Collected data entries
◆ ◆ ◆ ◆ ◆ ◆ ◆

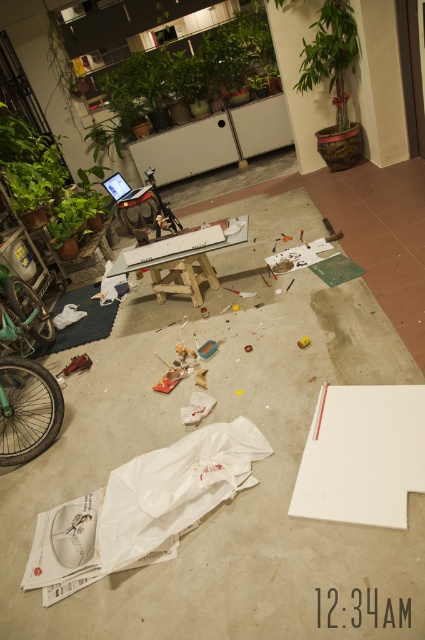
Question: Which point is closer to the camera?

Choices:
 (A) (314, 54)
 (B) (36, 189)

Answer: (B)

Question: From the image, what is the correct spatial relationship of wooden table at center in relation to white matte paper at center?

Choices:
 (A) left
 (B) right

Answer: (A)

Question: Estimate the real-world distances between objects in this image. Which object is closer to the green matte plant at upper center?

Choices:
 (A) matte black laptop at center
 (B) green leafy plant at upper center
 (C) green leafy plant at upper left
 (D) white matte cement at center

Answer: (B)

Question: Where is green leafy plant at upper left located in relation to wooden table at center in the image?

Choices:
 (A) right
 (B) left

Answer: (B)

Question: Does green matte plant at upper center have a lesser width compared to matte black laptop at center?

Choices:
 (A) yes
 (B) no

Answer: (B)

Question: Which of the following is the farthest from the observer?

Choices:
 (A) (280, 253)
 (B) (319, 52)
 (C) (124, 198)
 (D) (8, 156)

Answer: (D)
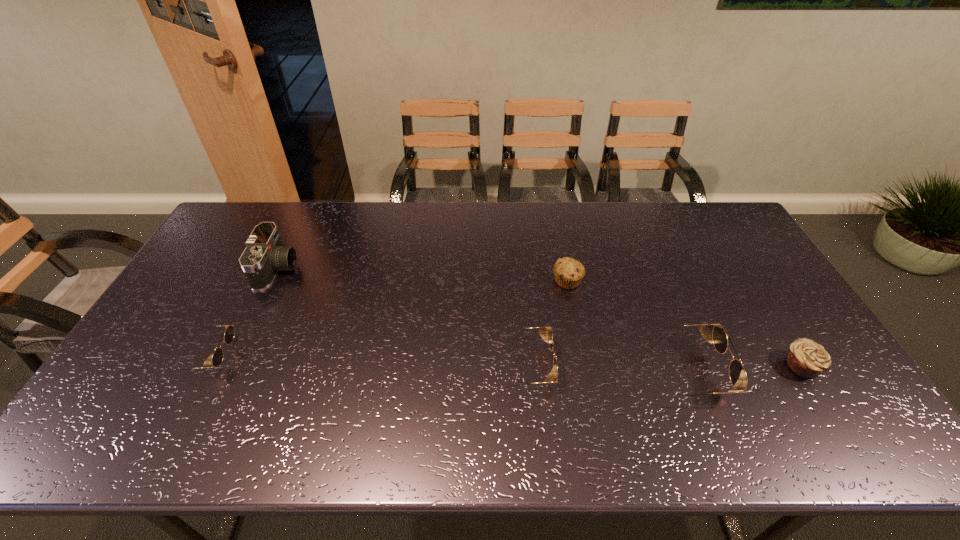
You are a GUI agent. You are given a task and a screenshot of the screen. Output one action in this format:
    pyautogui.click(x=<x>, y=<y>)
    Task: Click on the free space located on the front lenses of the leftmost sunglasses
    
    Given the screenshot: What is the action you would take?
    pyautogui.click(x=330, y=356)

At what (x,y) coordinates should I click in order to perform the action: click on vacant space located on the front lenses of the second tallest sunglasses. Please return your answer as a coordinate pair (x, y). Looking at the image, I should click on (x=672, y=366).

Identify the location of vacant region located on the front lenses of the tallest sunglasses. (815, 372).

Identify the location of vacant space located on the left of the left muffin. This screenshot has width=960, height=540. pyautogui.click(x=435, y=280).

Where is `free space located 0.260m on the front-facing side of the camera`? The height and width of the screenshot is (540, 960). free space located 0.260m on the front-facing side of the camera is located at coordinates (375, 269).

Locate an element on the screen. The width and height of the screenshot is (960, 540). vacant space located on the left of the nearer muffin is located at coordinates (651, 366).

Locate an element on the screen. The image size is (960, 540). muffin that is at the near edge is located at coordinates (806, 358).

I want to click on object present at the left edge, so click(x=217, y=358).

I want to click on object that is positioned at the right edge, so click(x=806, y=358).

Image resolution: width=960 pixels, height=540 pixels. Find the location of `object at the near right corner`. object at the near right corner is located at coordinates (806, 358).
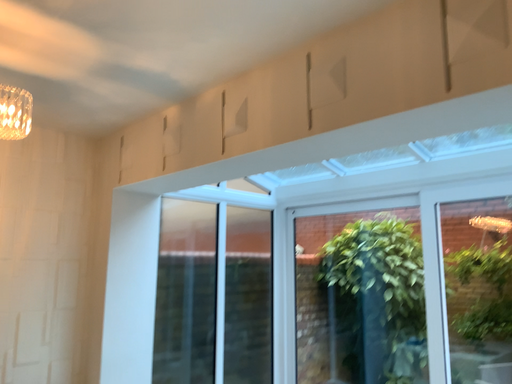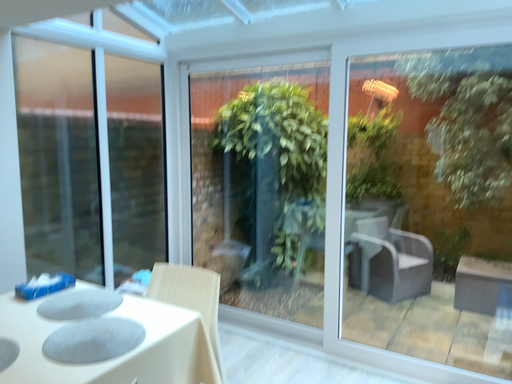
Question: How did the camera likely rotate when shooting the video?

Choices:
 (A) rotated downward
 (B) rotated upward

Answer: (A)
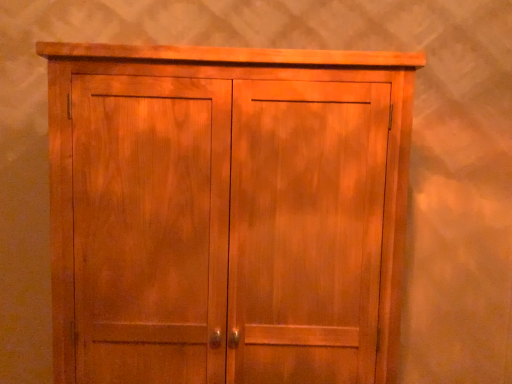
Where is `matte wood cupboard at center`? matte wood cupboard at center is located at coordinates (227, 213).

The height and width of the screenshot is (384, 512). What do you see at coordinates (227, 213) in the screenshot?
I see `matte wood cupboard at center` at bounding box center [227, 213].

The image size is (512, 384). I want to click on matte wood cupboard at center, so click(227, 213).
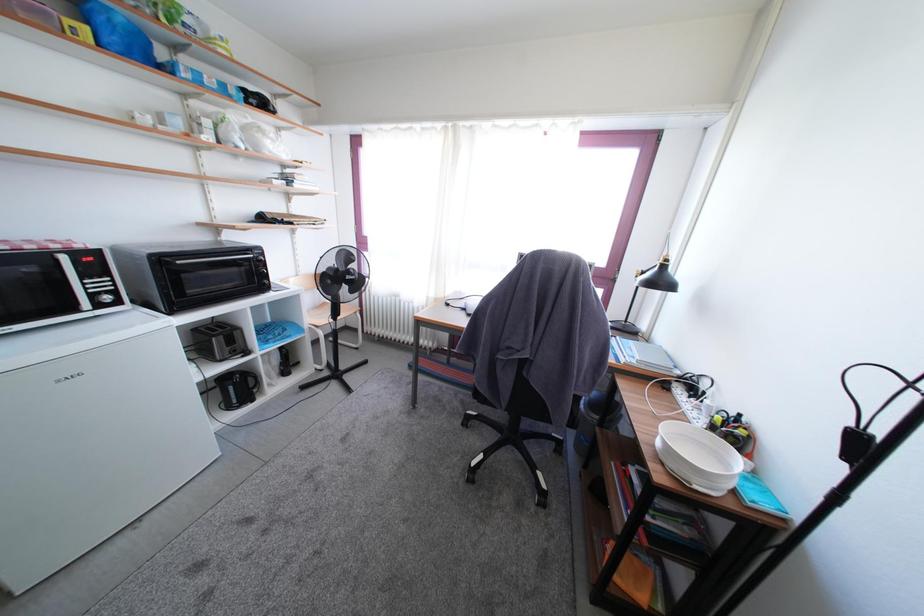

◆ ◆ ◆ ◆ ◆ ◆ ◆

◆ TO DO ◆
Gather every line of the data above that contains the string "camera", and copy each of those lines in full.

◆ RESPONSE ◆
Question: Which point is closer to the camera?
Where is `free space located 0.260m on the front-facing side of the camera`? The height and width of the screenshot is (540, 960). free space located 0.260m on the front-facing side of the camera is located at coordinates (375, 269).
Question: How did the camera likely rotate when shooting the video?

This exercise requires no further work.